» **WORK ITEM**
Up to and including the line with "IMU3 pin INT: 9 -> 12", output the records exactly as they appear.

BEGIN SOURCE RECORDS

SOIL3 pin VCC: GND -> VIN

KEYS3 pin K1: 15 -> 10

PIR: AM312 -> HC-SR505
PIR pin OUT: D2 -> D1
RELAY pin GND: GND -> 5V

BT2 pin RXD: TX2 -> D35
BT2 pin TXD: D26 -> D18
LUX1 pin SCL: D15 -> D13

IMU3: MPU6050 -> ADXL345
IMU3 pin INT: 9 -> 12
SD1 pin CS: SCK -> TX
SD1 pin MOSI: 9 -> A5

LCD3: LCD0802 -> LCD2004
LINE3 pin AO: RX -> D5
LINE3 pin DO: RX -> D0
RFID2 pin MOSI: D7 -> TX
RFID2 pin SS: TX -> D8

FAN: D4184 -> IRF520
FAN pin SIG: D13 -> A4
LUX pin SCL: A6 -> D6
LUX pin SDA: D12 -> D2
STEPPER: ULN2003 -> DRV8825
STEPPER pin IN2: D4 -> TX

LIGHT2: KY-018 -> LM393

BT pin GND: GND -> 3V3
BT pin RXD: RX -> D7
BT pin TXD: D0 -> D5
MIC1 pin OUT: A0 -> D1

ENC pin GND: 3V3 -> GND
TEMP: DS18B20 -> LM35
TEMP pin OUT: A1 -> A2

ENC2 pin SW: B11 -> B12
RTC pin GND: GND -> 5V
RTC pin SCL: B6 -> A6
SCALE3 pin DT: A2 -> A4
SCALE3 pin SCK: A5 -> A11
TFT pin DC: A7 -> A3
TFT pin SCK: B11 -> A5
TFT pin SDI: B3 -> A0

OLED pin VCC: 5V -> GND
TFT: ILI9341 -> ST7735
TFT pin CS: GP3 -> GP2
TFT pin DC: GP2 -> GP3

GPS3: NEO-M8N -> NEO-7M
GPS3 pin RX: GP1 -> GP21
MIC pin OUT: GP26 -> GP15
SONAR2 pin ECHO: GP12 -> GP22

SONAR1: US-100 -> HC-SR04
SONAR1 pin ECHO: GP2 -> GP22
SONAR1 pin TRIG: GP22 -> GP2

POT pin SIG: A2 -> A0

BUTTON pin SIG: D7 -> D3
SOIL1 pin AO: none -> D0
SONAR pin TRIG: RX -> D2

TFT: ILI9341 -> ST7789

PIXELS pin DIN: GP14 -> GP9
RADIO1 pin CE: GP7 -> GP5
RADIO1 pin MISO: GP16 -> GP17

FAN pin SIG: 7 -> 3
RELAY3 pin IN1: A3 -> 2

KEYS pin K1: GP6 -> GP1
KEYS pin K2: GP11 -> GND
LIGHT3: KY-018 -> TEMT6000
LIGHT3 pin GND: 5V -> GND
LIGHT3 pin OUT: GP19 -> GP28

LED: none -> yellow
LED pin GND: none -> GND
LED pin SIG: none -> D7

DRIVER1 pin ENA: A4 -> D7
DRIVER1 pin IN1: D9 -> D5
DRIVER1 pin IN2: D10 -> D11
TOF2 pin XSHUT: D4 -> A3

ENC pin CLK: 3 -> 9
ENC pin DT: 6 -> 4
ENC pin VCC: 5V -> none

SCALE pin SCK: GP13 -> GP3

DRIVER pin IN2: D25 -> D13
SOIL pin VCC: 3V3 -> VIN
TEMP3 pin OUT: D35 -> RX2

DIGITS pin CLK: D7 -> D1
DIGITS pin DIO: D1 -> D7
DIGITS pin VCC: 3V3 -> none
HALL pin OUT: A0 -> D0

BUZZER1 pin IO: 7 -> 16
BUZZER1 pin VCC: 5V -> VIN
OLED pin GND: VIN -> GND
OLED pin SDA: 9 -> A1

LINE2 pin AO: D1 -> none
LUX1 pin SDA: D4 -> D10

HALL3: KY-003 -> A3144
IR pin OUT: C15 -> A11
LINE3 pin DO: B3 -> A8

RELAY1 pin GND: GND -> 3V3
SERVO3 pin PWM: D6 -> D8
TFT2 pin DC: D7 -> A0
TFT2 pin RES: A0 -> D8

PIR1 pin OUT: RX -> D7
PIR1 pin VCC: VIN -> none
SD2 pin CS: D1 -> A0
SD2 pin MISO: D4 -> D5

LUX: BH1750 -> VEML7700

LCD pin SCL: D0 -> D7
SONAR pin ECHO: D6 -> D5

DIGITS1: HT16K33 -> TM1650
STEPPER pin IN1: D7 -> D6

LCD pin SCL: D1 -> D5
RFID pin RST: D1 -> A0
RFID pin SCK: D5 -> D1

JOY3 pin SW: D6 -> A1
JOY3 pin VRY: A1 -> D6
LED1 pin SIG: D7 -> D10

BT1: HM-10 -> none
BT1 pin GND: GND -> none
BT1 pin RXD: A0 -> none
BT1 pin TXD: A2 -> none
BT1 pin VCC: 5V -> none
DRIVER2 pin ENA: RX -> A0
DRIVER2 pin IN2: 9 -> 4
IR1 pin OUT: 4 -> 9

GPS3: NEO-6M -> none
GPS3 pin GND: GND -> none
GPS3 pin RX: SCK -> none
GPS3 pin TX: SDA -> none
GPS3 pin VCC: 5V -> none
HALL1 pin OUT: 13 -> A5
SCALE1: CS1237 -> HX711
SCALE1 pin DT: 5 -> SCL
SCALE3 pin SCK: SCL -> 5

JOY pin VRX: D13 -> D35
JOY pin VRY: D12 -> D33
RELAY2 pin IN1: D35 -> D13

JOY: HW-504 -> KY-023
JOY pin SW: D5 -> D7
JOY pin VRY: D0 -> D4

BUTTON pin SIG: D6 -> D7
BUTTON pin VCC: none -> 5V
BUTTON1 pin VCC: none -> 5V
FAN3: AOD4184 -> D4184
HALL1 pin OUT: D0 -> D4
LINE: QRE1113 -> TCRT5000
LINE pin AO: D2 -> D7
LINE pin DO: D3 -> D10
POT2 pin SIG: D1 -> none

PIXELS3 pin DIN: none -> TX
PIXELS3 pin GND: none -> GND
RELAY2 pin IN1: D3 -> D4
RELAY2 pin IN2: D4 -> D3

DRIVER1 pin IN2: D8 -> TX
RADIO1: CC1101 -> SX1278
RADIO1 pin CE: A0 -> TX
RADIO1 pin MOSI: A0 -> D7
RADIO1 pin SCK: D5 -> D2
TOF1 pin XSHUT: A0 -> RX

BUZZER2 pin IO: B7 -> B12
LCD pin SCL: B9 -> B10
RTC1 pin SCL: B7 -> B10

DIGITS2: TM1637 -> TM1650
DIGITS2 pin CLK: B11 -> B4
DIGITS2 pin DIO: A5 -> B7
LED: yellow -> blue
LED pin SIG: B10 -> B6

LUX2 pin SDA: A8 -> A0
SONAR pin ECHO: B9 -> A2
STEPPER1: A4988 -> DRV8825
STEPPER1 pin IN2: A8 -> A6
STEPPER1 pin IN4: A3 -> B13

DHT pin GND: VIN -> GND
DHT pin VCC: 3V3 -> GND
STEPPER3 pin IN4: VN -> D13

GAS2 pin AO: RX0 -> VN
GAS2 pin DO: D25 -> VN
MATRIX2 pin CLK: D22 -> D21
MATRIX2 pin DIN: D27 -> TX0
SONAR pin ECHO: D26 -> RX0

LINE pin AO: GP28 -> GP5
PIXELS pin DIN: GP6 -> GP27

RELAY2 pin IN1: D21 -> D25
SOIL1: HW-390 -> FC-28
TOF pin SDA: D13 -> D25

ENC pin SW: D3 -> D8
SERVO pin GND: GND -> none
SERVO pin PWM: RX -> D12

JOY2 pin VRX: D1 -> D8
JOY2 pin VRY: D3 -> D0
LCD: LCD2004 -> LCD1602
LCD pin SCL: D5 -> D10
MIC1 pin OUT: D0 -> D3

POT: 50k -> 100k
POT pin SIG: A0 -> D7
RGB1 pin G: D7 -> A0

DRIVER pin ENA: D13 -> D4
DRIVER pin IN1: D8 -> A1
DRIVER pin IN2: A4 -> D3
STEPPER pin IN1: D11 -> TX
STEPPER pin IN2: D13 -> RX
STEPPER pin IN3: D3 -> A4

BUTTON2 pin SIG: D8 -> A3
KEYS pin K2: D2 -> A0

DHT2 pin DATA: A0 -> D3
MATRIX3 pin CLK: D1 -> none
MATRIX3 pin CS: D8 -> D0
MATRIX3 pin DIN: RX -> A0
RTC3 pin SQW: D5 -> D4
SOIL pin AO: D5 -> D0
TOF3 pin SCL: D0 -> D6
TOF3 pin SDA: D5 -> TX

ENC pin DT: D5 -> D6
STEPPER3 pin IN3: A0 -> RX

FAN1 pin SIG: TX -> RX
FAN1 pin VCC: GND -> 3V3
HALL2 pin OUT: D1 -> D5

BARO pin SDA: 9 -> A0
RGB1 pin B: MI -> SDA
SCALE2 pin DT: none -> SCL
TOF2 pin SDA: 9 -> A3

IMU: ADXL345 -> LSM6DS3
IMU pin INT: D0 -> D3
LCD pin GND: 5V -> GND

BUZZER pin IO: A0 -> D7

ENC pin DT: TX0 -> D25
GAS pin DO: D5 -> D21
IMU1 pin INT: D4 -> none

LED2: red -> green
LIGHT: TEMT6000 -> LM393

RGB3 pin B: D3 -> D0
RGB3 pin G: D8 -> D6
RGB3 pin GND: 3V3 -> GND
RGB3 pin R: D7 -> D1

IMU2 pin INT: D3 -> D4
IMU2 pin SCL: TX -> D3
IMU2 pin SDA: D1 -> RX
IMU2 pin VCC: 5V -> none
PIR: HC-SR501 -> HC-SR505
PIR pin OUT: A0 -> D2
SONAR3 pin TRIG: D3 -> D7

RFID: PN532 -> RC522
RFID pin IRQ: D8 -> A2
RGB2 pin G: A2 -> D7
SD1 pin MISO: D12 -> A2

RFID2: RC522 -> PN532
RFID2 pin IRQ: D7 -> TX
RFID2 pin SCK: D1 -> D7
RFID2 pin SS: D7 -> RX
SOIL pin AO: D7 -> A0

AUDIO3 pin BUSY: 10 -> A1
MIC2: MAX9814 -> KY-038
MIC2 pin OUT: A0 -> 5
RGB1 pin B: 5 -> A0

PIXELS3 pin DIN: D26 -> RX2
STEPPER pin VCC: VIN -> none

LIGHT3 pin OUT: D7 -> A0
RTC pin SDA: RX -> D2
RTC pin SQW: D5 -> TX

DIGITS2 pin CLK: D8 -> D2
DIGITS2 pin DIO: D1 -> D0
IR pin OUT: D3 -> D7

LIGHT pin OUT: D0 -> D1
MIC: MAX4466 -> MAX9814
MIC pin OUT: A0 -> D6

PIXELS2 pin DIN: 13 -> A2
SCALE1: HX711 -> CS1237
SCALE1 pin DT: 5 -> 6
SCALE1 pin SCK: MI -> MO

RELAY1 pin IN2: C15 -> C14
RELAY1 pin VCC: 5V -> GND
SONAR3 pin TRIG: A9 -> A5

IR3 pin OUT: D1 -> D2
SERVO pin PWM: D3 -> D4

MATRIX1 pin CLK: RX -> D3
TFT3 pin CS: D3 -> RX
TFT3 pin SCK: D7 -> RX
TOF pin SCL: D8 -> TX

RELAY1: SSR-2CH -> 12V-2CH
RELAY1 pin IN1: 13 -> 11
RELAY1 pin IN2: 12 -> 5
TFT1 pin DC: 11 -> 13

END SOURCE RECORDS

» **COMPLETED TASK**
SOIL3 pin VCC: GND -> VIN

KEYS3 pin K1: 15 -> 10

PIR: AM312 -> HC-SR505
PIR pin OUT: D2 -> D1
RELAY pin GND: GND -> 5V

BT2 pin RXD: TX2 -> D35
BT2 pin TXD: D26 -> D18
LUX1 pin SCL: D15 -> D13

IMU3: MPU6050 -> ADXL345
IMU3 pin INT: 9 -> 12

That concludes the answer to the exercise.